Goal of the exercise: Return the following from the records below: each line, word for word, starting with the line that contains "F1: 2A (SIG27, SIG29) -> none" and going on through the line that contains "D6: diode (A N002, K +9V) -> none", with nothing outside that range.

Data for this task:

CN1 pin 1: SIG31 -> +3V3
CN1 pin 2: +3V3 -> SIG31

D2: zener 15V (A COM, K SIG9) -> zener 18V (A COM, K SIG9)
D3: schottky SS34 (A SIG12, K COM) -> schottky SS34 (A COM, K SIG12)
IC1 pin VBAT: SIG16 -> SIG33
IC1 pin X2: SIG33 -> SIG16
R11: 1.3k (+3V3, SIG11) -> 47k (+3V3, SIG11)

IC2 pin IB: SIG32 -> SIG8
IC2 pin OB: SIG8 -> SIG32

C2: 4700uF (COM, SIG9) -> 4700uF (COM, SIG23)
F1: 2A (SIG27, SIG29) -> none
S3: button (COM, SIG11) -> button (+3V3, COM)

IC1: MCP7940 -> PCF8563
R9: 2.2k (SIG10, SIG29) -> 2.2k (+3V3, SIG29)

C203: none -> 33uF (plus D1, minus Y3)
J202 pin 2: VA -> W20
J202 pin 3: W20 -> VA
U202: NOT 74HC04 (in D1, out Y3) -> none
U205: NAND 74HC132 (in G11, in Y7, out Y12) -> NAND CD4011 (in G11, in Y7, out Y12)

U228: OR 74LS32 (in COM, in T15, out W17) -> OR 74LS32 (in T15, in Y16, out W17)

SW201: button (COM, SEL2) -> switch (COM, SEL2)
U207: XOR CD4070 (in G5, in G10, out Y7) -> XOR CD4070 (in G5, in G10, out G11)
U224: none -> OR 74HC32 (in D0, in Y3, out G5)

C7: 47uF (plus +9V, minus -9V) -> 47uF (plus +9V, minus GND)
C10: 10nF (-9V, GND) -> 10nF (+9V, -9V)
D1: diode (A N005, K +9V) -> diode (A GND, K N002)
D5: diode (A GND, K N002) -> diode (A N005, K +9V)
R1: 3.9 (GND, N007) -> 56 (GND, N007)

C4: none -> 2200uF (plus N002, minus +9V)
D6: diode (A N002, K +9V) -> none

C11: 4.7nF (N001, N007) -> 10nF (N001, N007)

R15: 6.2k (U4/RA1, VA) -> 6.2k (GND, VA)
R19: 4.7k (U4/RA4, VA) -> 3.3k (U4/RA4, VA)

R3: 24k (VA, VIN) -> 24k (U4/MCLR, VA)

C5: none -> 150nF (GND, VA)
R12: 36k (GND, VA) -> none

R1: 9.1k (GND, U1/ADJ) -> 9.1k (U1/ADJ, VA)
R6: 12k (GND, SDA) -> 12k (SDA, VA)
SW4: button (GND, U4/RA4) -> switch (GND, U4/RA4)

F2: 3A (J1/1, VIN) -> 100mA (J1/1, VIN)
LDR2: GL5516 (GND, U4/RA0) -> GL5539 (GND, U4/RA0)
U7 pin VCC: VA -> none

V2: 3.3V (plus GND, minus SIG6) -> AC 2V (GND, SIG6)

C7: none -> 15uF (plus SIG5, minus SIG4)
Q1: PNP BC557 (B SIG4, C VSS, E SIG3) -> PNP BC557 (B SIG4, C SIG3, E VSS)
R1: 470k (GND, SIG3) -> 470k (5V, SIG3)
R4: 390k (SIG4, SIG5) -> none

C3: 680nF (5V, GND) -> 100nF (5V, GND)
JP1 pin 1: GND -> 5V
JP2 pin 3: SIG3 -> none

Your solution:
F1: 2A (SIG27, SIG29) -> none
S3: button (COM, SIG11) -> button (+3V3, COM)

IC1: MCP7940 -> PCF8563
R9: 2.2k (SIG10, SIG29) -> 2.2k (+3V3, SIG29)

C203: none -> 33uF (plus D1, minus Y3)
J202 pin 2: VA -> W20
J202 pin 3: W20 -> VA
U202: NOT 74HC04 (in D1, out Y3) -> none
U205: NAND 74HC132 (in G11, in Y7, out Y12) -> NAND CD4011 (in G11, in Y7, out Y12)

U228: OR 74LS32 (in COM, in T15, out W17) -> OR 74LS32 (in T15, in Y16, out W17)

SW201: button (COM, SEL2) -> switch (COM, SEL2)
U207: XOR CD4070 (in G5, in G10, out Y7) -> XOR CD4070 (in G5, in G10, out G11)
U224: none -> OR 74HC32 (in D0, in Y3, out G5)

C7: 47uF (plus +9V, minus -9V) -> 47uF (plus +9V, minus GND)
C10: 10nF (-9V, GND) -> 10nF (+9V, -9V)
D1: diode (A N005, K +9V) -> diode (A GND, K N002)
D5: diode (A GND, K N002) -> diode (A N005, K +9V)
R1: 3.9 (GND, N007) -> 56 (GND, N007)

C4: none -> 2200uF (plus N002, minus +9V)
D6: diode (A N002, K +9V) -> none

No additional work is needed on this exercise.